Material provided section start

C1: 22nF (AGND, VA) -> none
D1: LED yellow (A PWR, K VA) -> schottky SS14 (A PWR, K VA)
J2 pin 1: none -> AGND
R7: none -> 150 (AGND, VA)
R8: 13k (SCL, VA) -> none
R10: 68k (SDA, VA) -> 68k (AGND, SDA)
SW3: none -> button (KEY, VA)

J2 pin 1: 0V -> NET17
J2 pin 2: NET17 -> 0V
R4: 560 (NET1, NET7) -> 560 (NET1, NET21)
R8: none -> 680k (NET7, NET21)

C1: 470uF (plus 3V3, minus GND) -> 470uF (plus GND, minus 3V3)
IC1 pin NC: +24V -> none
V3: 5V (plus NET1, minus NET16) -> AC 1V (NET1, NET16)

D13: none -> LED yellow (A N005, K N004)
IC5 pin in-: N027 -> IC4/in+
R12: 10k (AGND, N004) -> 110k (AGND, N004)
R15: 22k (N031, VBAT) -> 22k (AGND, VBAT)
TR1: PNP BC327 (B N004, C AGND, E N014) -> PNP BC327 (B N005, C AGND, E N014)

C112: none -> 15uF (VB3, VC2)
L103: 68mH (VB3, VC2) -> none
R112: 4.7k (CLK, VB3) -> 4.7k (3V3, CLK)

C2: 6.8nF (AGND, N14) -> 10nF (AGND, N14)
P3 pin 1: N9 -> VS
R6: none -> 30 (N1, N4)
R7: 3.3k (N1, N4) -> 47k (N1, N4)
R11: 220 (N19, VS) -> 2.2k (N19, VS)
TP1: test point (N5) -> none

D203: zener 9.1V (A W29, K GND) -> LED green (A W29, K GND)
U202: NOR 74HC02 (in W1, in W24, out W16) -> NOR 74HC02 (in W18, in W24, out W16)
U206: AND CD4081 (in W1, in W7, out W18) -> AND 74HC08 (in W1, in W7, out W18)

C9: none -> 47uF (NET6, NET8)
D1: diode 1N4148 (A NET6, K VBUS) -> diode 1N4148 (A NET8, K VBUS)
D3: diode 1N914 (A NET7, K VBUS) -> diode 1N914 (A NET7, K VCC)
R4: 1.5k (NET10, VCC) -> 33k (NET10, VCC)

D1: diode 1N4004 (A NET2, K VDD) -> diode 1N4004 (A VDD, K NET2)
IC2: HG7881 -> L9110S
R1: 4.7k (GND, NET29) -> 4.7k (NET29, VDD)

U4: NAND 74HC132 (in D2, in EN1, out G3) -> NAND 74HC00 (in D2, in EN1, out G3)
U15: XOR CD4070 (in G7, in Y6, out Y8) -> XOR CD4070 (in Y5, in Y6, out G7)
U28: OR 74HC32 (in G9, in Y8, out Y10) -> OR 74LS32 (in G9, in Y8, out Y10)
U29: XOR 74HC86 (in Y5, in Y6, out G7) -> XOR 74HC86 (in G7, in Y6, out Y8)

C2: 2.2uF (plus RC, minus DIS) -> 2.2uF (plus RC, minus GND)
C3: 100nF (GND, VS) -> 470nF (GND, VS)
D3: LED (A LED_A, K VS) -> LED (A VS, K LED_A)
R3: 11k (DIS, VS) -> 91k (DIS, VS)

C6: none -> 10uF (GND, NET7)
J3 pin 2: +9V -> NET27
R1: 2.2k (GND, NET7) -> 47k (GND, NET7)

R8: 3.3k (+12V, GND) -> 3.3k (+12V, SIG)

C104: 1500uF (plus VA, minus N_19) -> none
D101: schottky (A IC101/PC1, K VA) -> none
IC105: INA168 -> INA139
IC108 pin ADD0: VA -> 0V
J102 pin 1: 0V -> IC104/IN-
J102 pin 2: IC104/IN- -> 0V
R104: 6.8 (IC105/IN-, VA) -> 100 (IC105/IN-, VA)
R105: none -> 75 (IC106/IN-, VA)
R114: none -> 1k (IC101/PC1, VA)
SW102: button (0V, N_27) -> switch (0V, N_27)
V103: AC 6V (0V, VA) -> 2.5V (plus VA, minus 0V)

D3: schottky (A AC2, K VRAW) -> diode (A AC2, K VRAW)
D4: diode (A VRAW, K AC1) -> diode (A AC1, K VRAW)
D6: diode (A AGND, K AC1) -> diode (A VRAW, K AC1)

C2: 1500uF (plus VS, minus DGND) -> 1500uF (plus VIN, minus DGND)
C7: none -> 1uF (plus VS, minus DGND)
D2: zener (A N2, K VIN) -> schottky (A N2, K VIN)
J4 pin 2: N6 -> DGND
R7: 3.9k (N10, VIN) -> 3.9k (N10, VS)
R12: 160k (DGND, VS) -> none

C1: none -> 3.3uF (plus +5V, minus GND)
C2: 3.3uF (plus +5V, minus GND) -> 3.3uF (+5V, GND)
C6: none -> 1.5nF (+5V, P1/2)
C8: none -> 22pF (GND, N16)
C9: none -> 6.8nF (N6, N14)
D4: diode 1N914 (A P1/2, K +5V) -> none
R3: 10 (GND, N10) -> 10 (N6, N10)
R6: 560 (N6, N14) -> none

Material provided section end

#### What is needed
Quote exactly the first line of the data and every line after it through the one holding "R11: 220 (N19, VS) -> 2.2k (N19, VS)".

#### Result of this task
C1: 22nF (AGND, VA) -> none
D1: LED yellow (A PWR, K VA) -> schottky SS14 (A PWR, K VA)
J2 pin 1: none -> AGND
R7: none -> 150 (AGND, VA)
R8: 13k (SCL, VA) -> none
R10: 68k (SDA, VA) -> 68k (AGND, SDA)
SW3: none -> button (KEY, VA)

J2 pin 1: 0V -> NET17
J2 pin 2: NET17 -> 0V
R4: 560 (NET1, NET7) -> 560 (NET1, NET21)
R8: none -> 680k (NET7, NET21)

C1: 470uF (plus 3V3, minus GND) -> 470uF (plus GND, minus 3V3)
IC1 pin NC: +24V -> none
V3: 5V (plus NET1, minus NET16) -> AC 1V (NET1, NET16)

D13: none -> LED yellow (A N005, K N004)
IC5 pin in-: N027 -> IC4/in+
R12: 10k (AGND, N004) -> 110k (AGND, N004)
R15: 22k (N031, VBAT) -> 22k (AGND, VBAT)
TR1: PNP BC327 (B N004, C AGND, E N014) -> PNP BC327 (B N005, C AGND, E N014)

C112: none -> 15uF (VB3, VC2)
L103: 68mH (VB3, VC2) -> none
R112: 4.7k (CLK, VB3) -> 4.7k (3V3, CLK)

C2: 6.8nF (AGND, N14) -> 10nF (AGND, N14)
P3 pin 1: N9 -> VS
R6: none -> 30 (N1, N4)
R7: 3.3k (N1, N4) -> 47k (N1, N4)
R11: 220 (N19, VS) -> 2.2k (N19, VS)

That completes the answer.